> ACTIVITY:
Produce again, without any change, the lines running from the one with "orange line: (121, 354)" through the final line of the data below, and only those.

Records drawn from a dataset
__________________________________________________
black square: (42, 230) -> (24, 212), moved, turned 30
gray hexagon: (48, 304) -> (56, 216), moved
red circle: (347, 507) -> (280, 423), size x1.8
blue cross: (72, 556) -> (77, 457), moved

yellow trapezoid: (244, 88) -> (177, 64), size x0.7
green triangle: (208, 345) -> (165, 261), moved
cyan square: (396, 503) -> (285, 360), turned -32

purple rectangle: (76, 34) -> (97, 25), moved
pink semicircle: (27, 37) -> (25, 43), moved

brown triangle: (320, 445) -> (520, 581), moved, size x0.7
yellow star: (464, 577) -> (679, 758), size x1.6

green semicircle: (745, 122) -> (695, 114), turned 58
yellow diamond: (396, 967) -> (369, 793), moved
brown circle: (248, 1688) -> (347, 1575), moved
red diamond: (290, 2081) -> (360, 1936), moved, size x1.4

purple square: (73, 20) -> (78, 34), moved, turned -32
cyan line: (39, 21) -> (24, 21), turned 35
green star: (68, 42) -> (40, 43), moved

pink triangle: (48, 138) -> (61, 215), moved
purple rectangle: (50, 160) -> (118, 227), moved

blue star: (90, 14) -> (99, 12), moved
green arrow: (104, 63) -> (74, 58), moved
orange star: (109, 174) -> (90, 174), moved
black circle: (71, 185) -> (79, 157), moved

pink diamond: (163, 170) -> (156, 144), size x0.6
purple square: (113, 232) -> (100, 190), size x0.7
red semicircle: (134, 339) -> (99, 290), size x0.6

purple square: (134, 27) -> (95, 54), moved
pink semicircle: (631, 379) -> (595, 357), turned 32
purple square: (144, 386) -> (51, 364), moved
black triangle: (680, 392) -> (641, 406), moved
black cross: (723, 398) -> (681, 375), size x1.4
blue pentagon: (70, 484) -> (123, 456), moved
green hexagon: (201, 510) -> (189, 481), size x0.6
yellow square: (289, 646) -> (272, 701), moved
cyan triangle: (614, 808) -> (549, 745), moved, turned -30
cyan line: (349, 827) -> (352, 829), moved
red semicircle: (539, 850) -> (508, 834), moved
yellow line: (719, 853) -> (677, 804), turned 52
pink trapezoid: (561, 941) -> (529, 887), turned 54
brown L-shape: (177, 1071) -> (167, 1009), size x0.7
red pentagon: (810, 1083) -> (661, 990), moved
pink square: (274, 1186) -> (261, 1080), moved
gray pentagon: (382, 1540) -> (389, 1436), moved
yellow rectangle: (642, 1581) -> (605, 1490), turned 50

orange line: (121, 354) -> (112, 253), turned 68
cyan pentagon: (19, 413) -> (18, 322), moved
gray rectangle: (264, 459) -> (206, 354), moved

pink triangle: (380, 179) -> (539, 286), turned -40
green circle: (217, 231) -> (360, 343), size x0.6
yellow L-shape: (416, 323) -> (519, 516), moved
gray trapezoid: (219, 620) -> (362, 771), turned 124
__________________________________________________
> THE ANSWER:
orange line: (121, 354) -> (112, 253), turned 68
cyan pentagon: (19, 413) -> (18, 322), moved
gray rectangle: (264, 459) -> (206, 354), moved

pink triangle: (380, 179) -> (539, 286), turned -40
green circle: (217, 231) -> (360, 343), size x0.6
yellow L-shape: (416, 323) -> (519, 516), moved
gray trapezoid: (219, 620) -> (362, 771), turned 124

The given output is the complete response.